Exercise aim: Only the text belongs in the copy. Transcribe the data exactly and drop any pictures.
Data segment section start
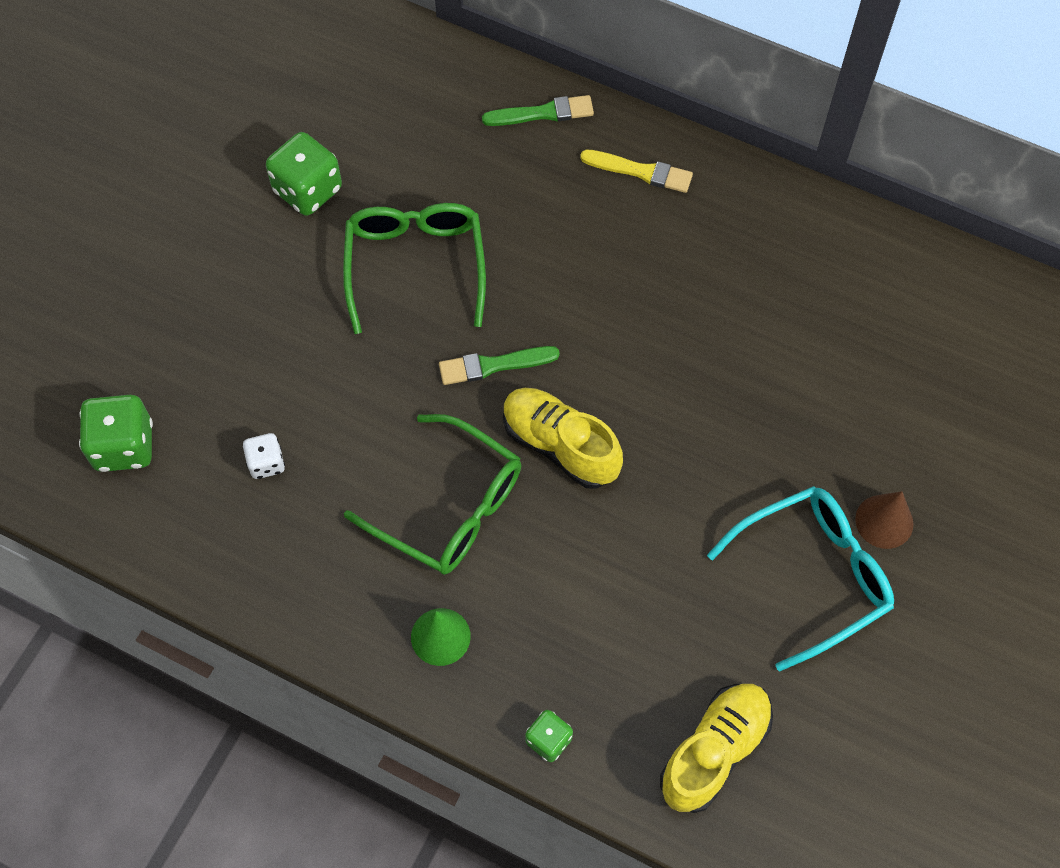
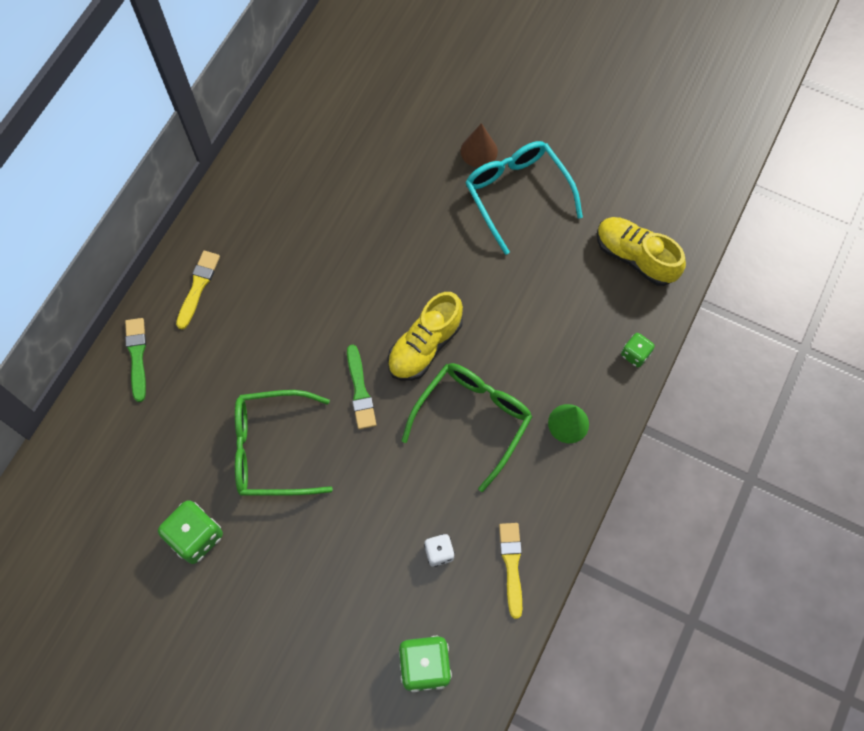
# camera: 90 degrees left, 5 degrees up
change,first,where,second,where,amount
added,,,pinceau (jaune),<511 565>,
Data segment section end
Exercise answer:
# camera: 90 degrees left, 5 degrees up
change,first,where,second,where,amount
added,,,pinceau (jaune),<511 565>,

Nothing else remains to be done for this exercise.